**Work required:** Please write out all the entries exactly, without the pictures.

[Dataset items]
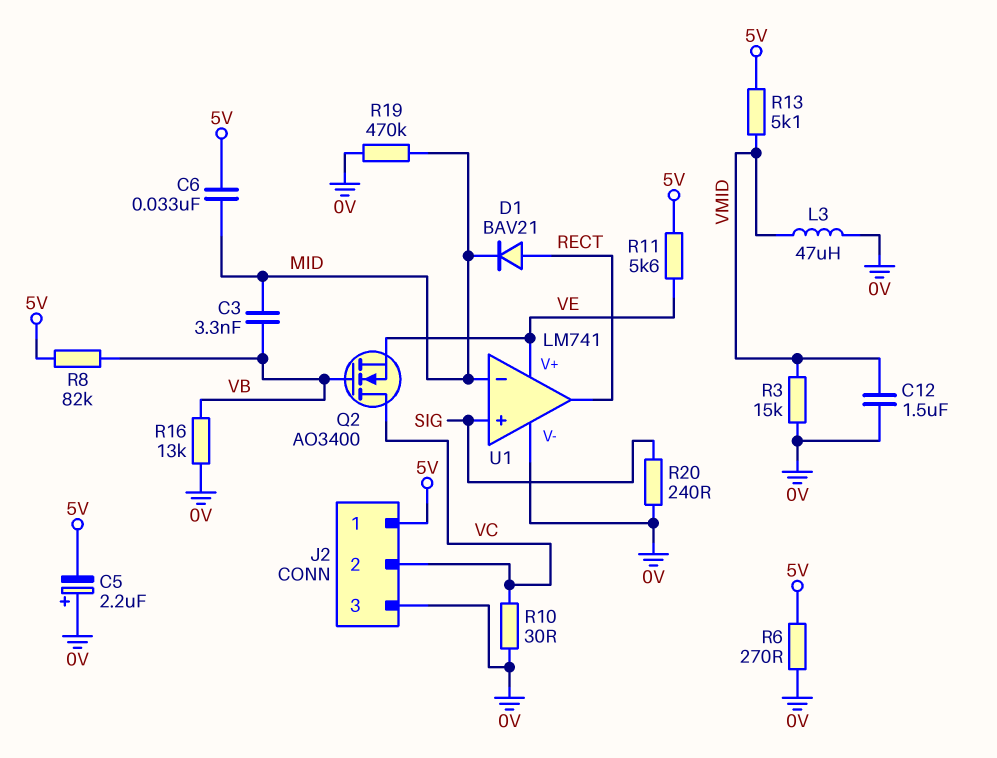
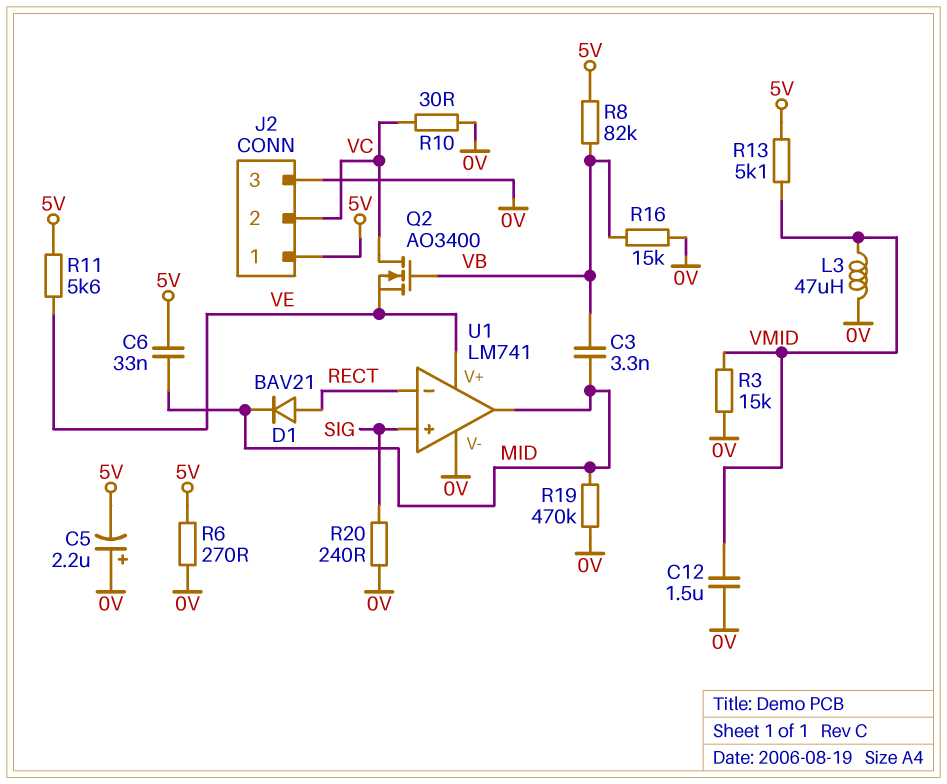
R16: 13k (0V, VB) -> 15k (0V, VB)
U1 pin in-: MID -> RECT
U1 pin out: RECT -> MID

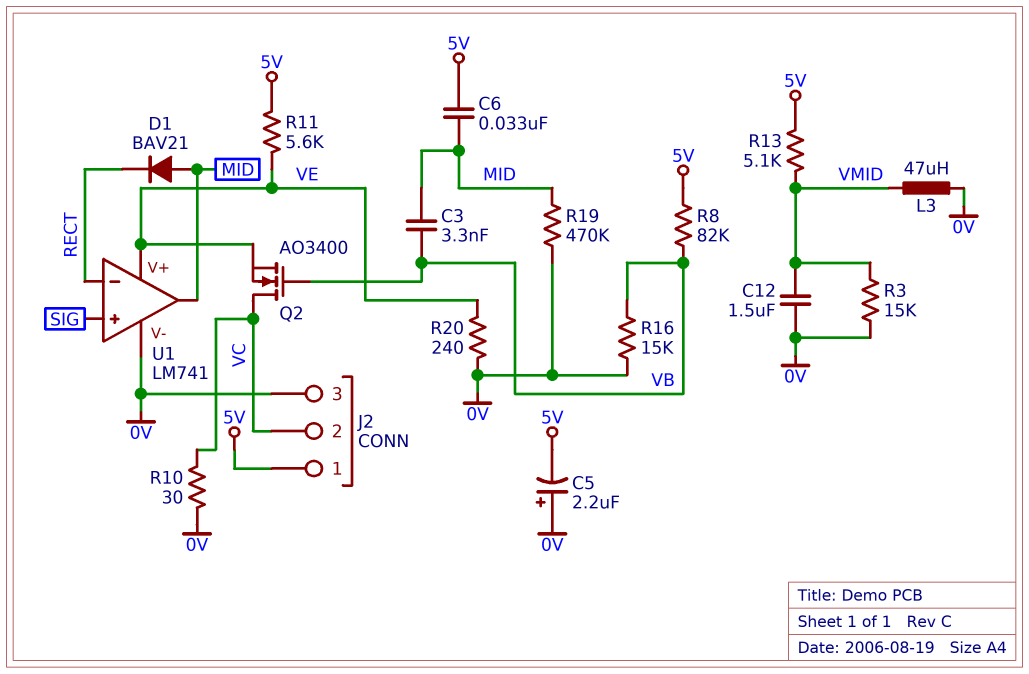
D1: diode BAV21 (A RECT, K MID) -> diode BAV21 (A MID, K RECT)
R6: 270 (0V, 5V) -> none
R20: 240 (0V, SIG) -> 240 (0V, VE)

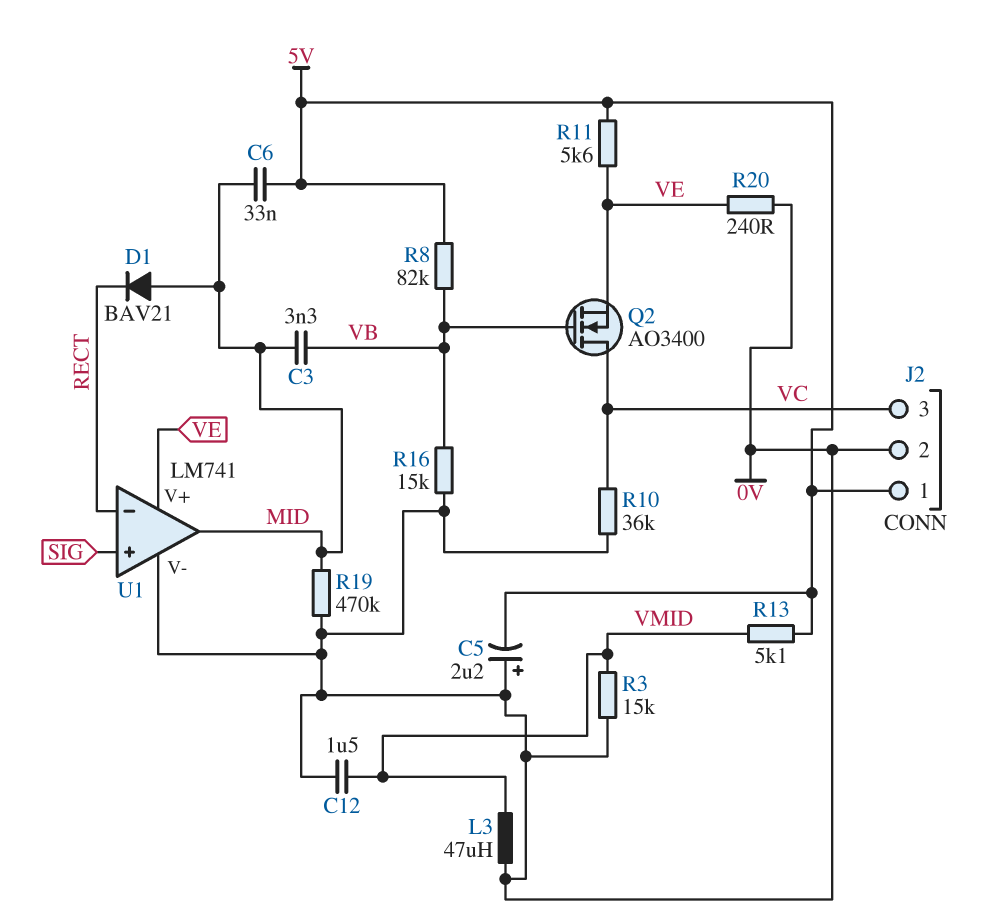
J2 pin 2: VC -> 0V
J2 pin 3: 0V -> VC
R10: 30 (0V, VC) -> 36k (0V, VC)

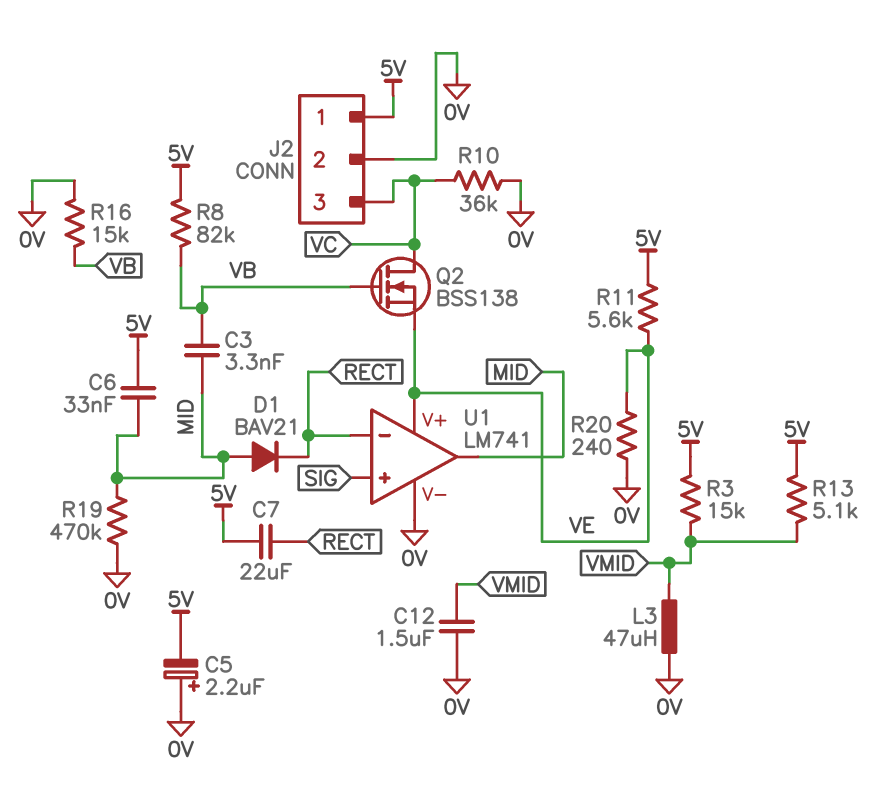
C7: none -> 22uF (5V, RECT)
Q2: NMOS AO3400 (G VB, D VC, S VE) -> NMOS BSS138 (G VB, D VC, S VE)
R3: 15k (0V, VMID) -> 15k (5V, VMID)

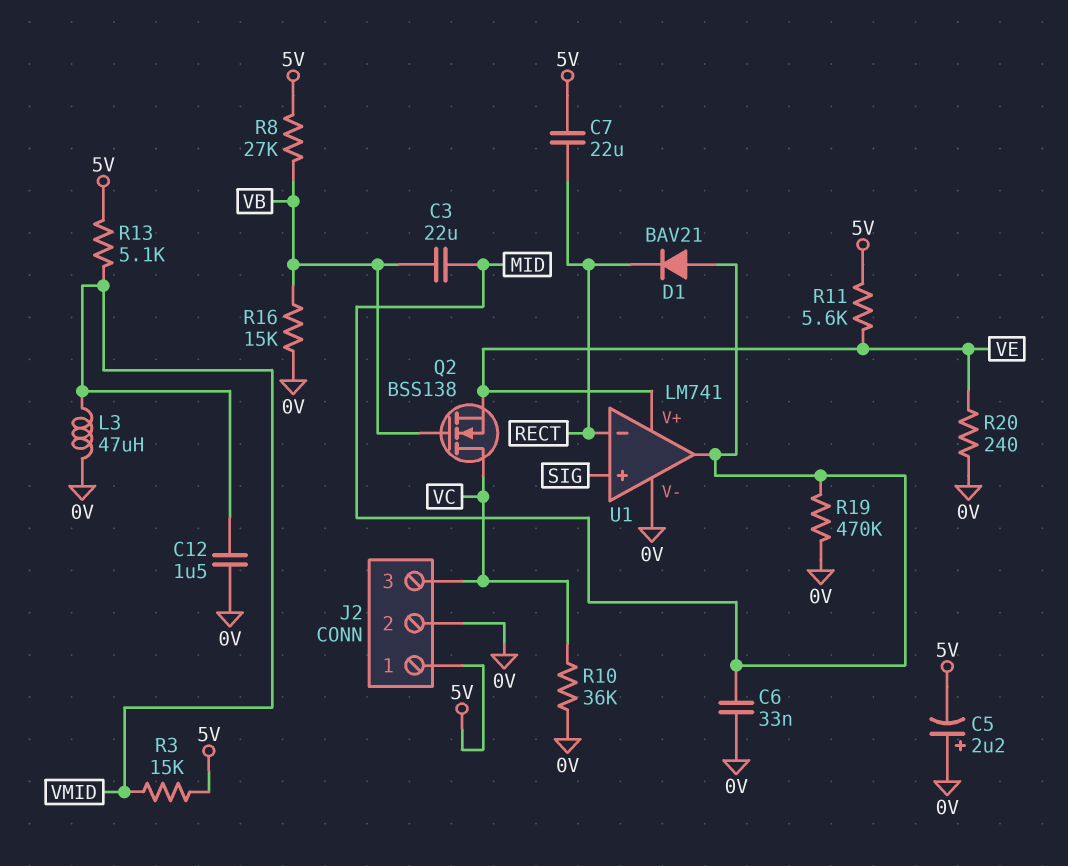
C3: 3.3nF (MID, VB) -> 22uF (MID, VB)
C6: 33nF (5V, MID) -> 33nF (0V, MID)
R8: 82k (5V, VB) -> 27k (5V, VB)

**Answer for the task:**
R16: 13k (0V, VB) -> 15k (0V, VB)
U1 pin in-: MID -> RECT
U1 pin out: RECT -> MID

D1: diode BAV21 (A RECT, K MID) -> diode BAV21 (A MID, K RECT)
R6: 270 (0V, 5V) -> none
R20: 240 (0V, SIG) -> 240 (0V, VE)

J2 pin 2: VC -> 0V
J2 pin 3: 0V -> VC
R10: 30 (0V, VC) -> 36k (0V, VC)

C7: none -> 22uF (5V, RECT)
Q2: NMOS AO3400 (G VB, D VC, S VE) -> NMOS BSS138 (G VB, D VC, S VE)
R3: 15k (0V, VMID) -> 15k (5V, VMID)

C3: 3.3nF (MID, VB) -> 22uF (MID, VB)
C6: 33nF (5V, MID) -> 33nF (0V, MID)
R8: 82k (5V, VB) -> 27k (5V, VB)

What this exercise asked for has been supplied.